Please copy the lines below, exactly as they are, from the one with "DHT3 pin DATA: GP22 -> GP27" through the one with "RADIO1 pin MISO: GP12 -> GP13", and leave out the pictures.
--- Information supplied ---
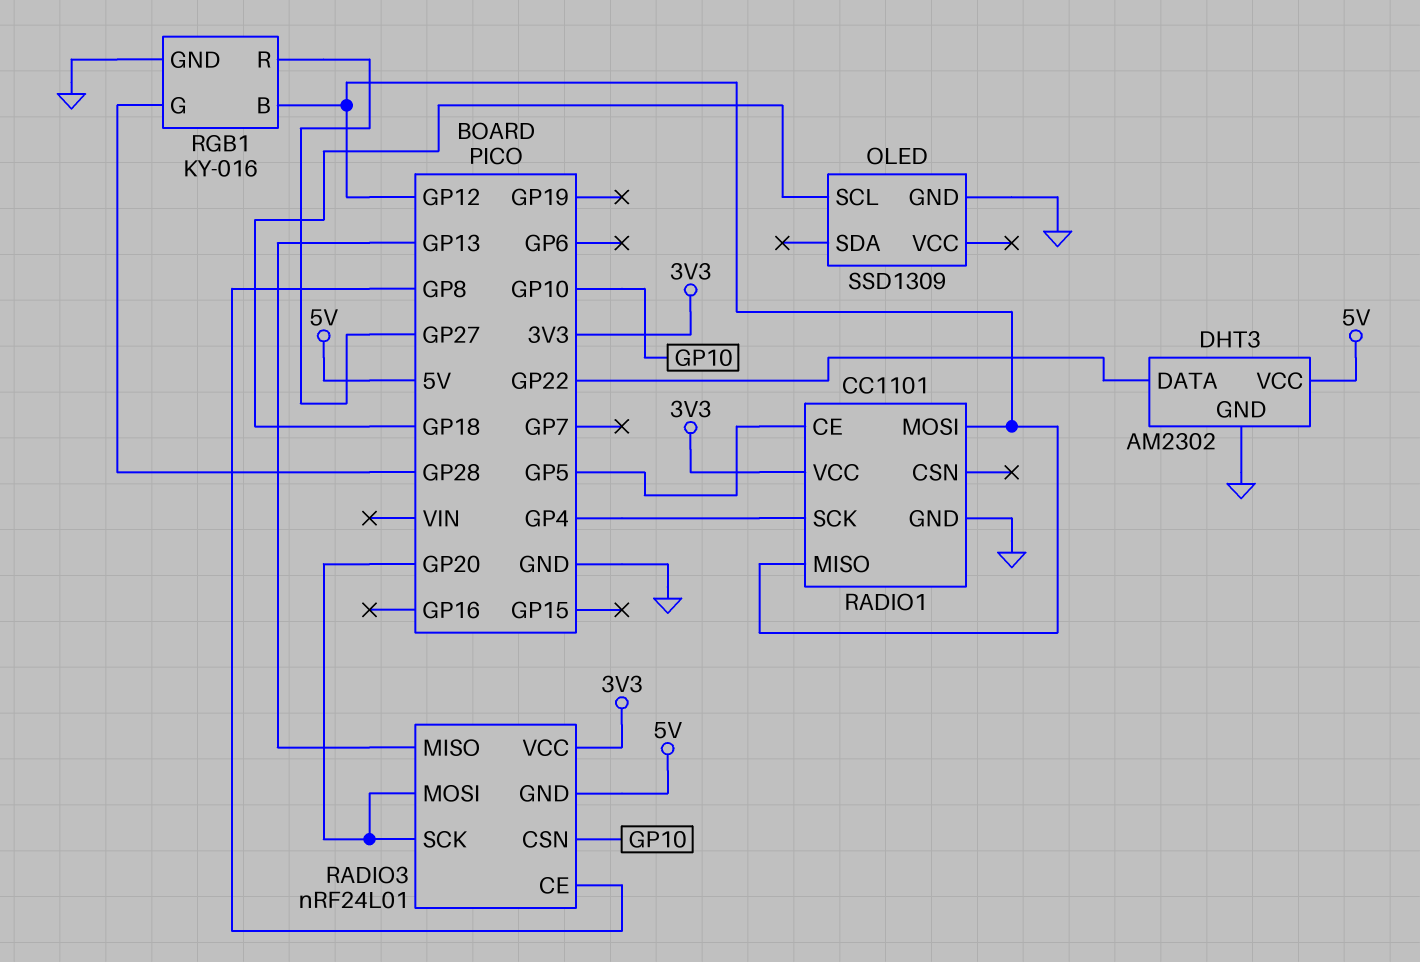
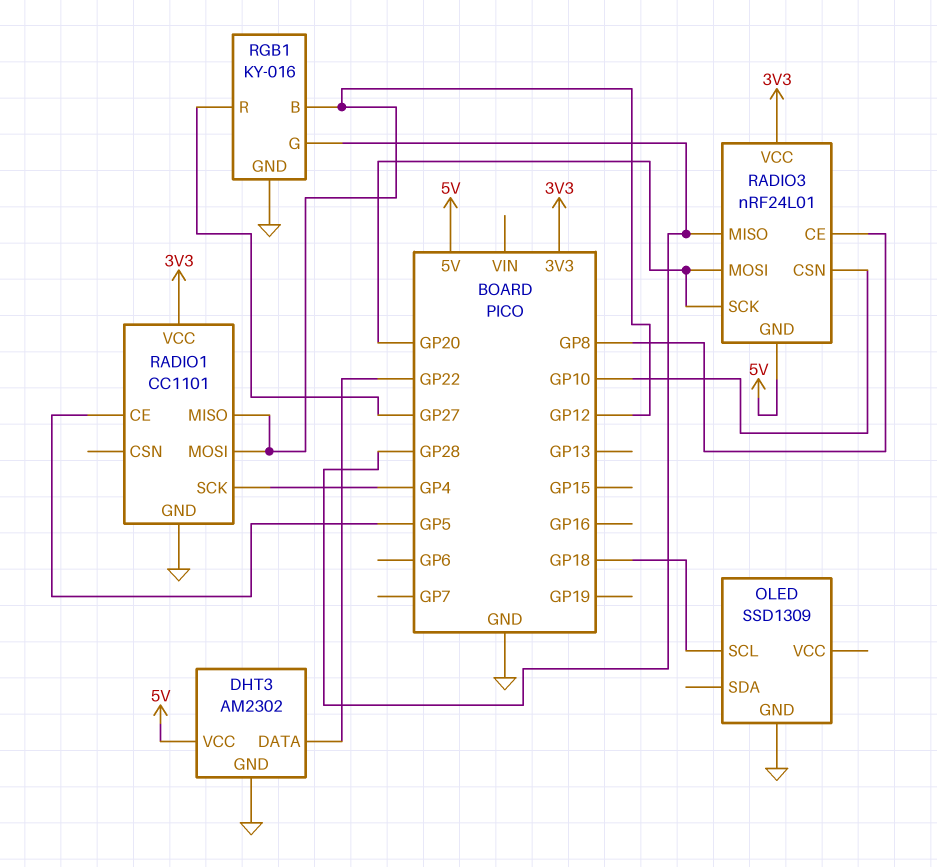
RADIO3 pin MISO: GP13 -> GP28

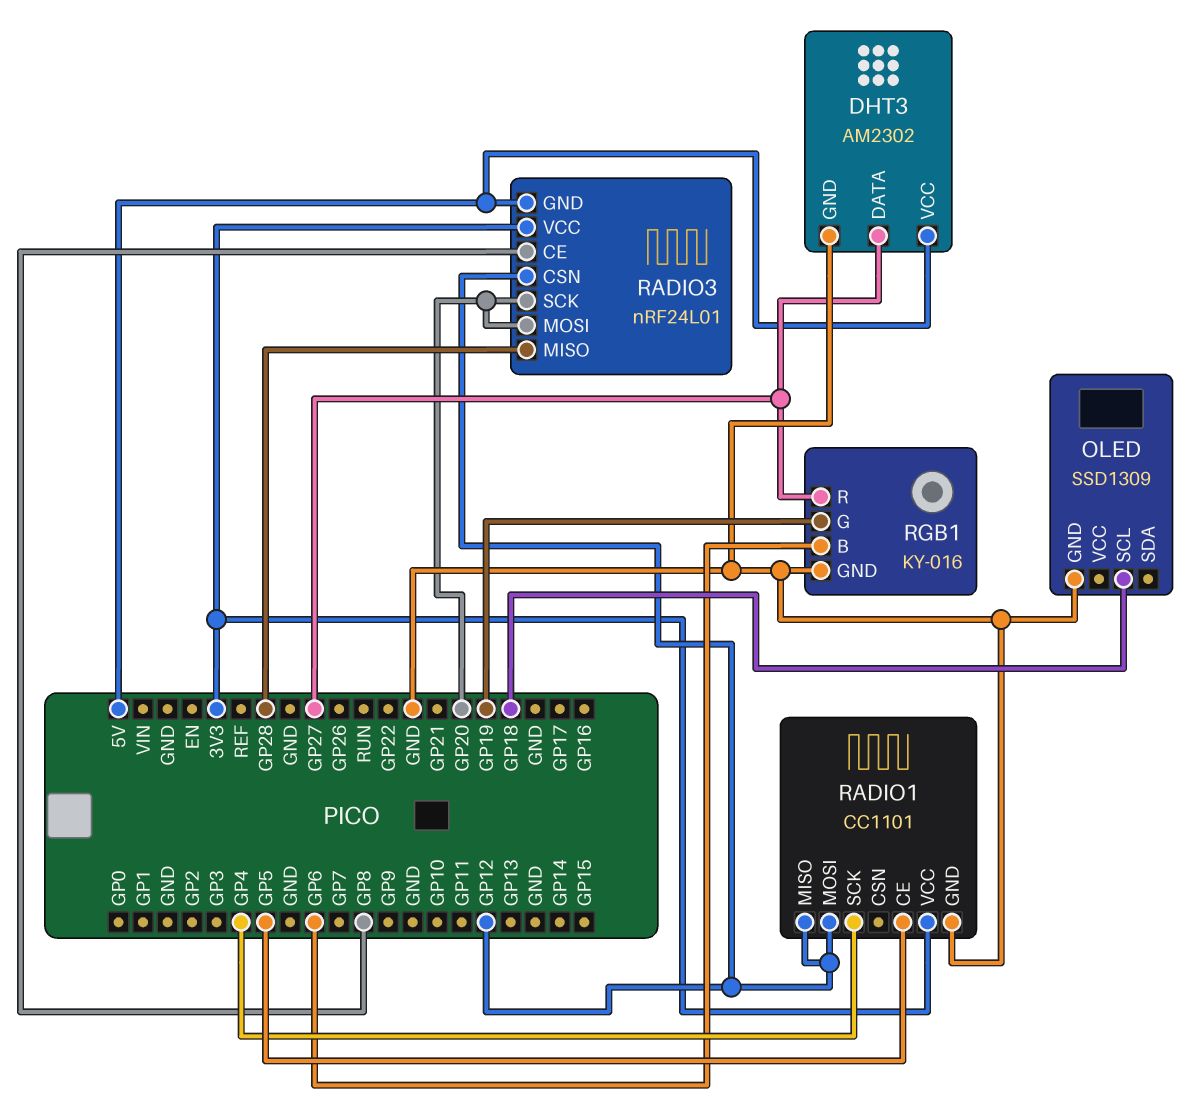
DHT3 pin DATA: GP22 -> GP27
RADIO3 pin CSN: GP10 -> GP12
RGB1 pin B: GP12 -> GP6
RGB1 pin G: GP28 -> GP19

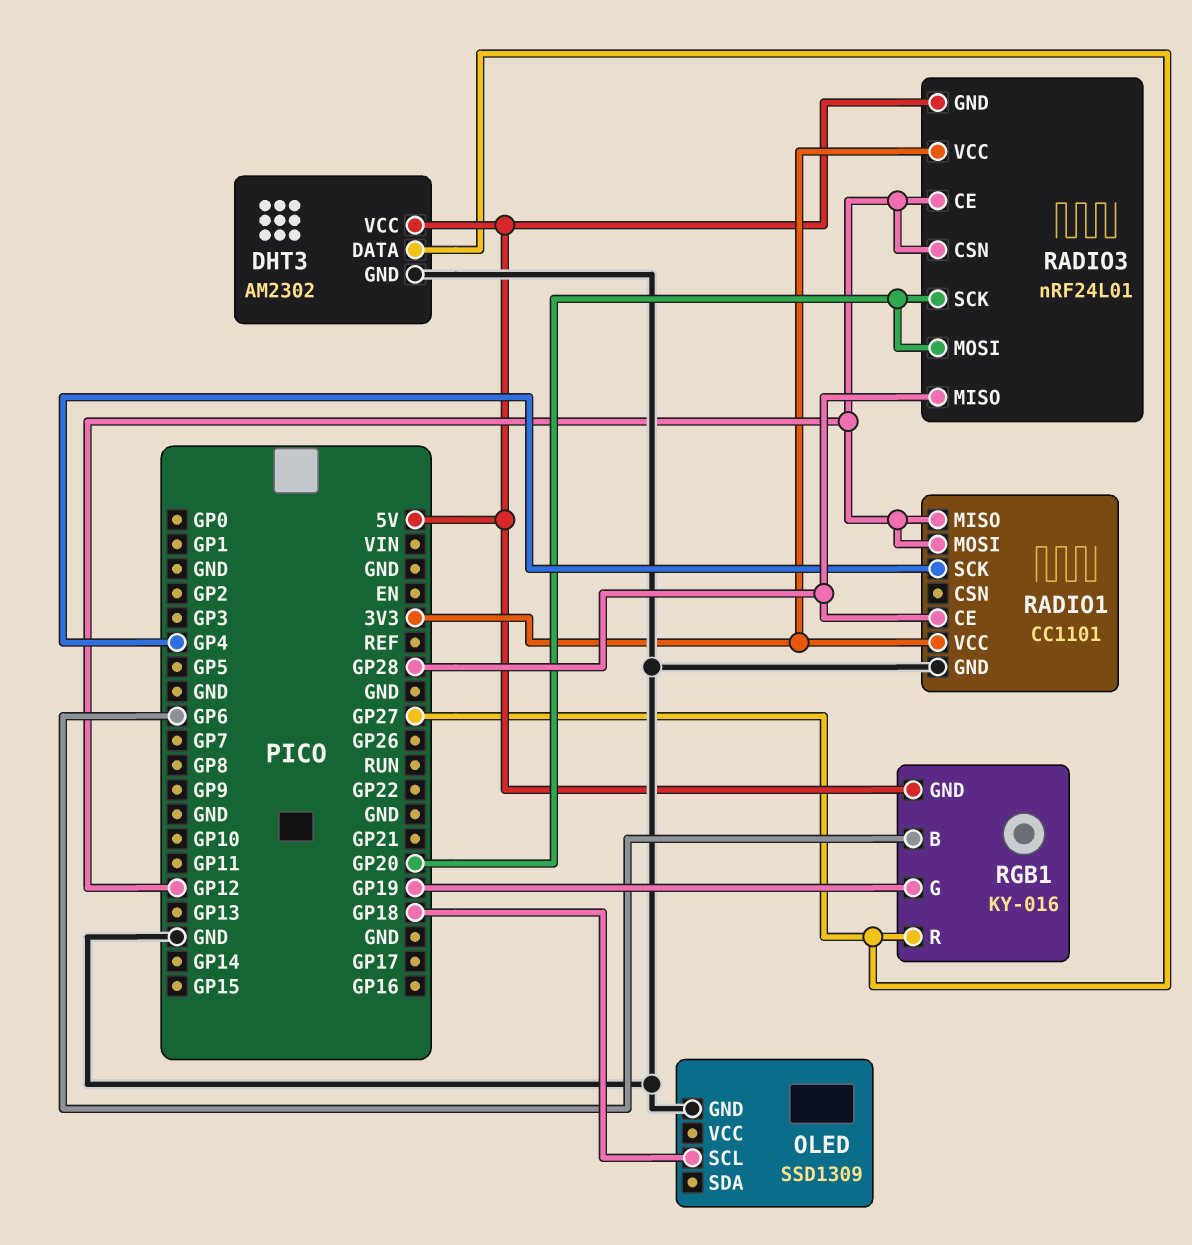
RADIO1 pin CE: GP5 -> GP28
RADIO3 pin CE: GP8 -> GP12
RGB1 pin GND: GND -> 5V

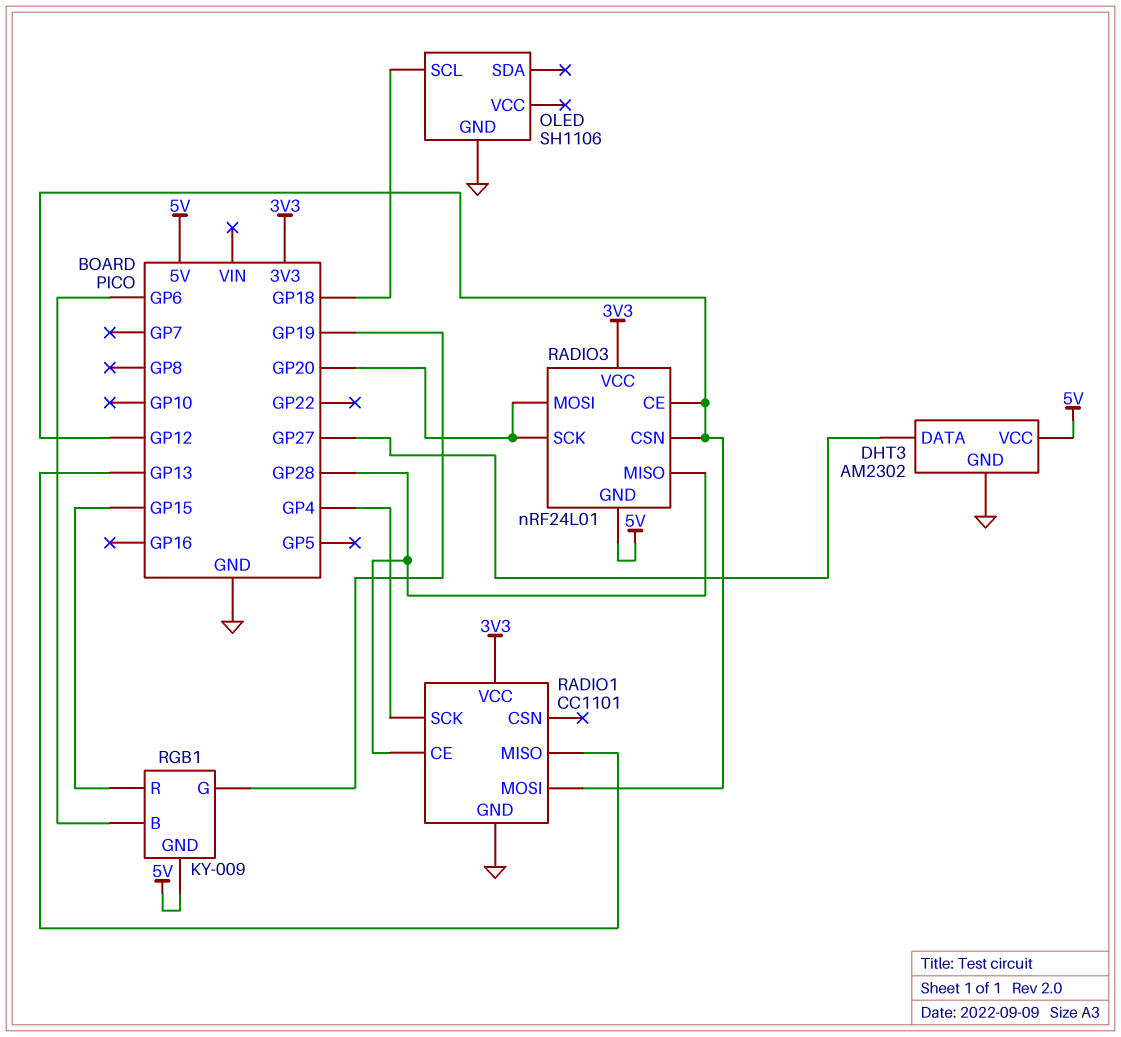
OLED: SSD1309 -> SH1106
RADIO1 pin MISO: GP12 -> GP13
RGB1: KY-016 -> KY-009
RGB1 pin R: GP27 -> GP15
---
--- Information supplied ---
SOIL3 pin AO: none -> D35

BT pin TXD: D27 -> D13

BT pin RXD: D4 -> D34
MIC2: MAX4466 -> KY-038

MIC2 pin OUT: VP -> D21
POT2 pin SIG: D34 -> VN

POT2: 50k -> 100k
---
#### Solution for this exercise
DHT3 pin DATA: GP22 -> GP27
RADIO3 pin CSN: GP10 -> GP12
RGB1 pin B: GP12 -> GP6
RGB1 pin G: GP28 -> GP19

RADIO1 pin CE: GP5 -> GP28
RADIO3 pin CE: GP8 -> GP12
RGB1 pin GND: GND -> 5V

OLED: SSD1309 -> SH1106
RADIO1 pin MISO: GP12 -> GP13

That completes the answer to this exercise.